Extracted records:
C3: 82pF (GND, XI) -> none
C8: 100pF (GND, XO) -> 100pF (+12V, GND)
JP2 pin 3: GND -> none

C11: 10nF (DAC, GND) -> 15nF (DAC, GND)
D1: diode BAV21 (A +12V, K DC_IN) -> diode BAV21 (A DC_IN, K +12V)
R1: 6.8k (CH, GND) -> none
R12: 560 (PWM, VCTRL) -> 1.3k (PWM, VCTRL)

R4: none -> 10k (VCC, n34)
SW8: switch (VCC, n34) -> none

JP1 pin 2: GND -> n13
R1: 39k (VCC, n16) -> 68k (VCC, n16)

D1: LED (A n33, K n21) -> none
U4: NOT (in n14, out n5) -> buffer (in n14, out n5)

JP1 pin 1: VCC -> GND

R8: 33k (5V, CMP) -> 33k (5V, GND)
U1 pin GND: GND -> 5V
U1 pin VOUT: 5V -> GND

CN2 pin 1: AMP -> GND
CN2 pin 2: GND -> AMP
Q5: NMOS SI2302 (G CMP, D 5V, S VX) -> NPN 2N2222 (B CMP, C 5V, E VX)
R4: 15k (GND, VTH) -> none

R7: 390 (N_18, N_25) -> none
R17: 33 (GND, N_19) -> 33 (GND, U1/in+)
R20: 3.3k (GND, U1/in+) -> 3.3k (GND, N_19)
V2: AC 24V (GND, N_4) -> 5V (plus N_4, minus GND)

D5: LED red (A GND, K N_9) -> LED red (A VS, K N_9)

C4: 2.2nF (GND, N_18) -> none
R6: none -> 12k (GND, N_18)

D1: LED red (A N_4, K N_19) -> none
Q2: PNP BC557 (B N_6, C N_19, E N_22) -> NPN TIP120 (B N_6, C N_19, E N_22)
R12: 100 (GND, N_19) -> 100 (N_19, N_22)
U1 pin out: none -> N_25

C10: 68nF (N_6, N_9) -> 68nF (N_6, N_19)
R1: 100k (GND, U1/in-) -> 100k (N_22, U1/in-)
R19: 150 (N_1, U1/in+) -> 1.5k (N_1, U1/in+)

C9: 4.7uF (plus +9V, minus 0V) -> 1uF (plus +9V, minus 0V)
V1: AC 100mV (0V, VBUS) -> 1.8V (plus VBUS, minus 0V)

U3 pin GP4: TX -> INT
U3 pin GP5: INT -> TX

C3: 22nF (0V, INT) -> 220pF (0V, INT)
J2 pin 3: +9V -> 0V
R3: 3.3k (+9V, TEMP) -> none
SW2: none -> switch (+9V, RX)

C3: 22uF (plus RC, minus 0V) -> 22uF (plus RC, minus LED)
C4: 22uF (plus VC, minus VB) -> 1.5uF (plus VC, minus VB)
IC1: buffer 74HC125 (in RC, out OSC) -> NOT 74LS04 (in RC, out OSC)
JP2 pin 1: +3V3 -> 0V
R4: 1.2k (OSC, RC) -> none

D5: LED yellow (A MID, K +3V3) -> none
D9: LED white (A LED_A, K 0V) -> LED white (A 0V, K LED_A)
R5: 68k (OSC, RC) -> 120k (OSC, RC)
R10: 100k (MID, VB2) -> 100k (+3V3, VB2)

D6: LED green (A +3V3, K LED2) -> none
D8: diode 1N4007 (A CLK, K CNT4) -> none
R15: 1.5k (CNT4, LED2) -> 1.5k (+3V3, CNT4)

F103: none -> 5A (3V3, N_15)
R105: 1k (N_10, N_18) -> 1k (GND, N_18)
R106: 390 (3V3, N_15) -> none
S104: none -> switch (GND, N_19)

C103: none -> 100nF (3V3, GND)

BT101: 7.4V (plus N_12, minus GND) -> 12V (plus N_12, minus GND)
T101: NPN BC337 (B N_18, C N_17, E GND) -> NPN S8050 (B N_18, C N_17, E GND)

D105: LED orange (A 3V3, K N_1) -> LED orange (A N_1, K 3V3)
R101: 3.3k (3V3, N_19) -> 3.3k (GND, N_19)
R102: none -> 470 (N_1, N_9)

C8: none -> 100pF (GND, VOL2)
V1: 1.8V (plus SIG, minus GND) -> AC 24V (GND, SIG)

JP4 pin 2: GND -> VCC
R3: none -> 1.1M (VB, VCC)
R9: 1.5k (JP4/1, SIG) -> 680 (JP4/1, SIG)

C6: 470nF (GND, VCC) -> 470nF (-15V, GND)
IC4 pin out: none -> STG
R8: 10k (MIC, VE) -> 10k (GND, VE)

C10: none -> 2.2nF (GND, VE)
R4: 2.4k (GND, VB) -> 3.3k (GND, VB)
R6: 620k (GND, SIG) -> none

Your assignment: Working through the data above, find every line holding "diode" and copy it.

Result:
D1: diode BAV21 (A +12V, K DC_IN) -> diode BAV21 (A DC_IN, K +12V)
D8: diode 1N4007 (A CLK, K CNT4) -> none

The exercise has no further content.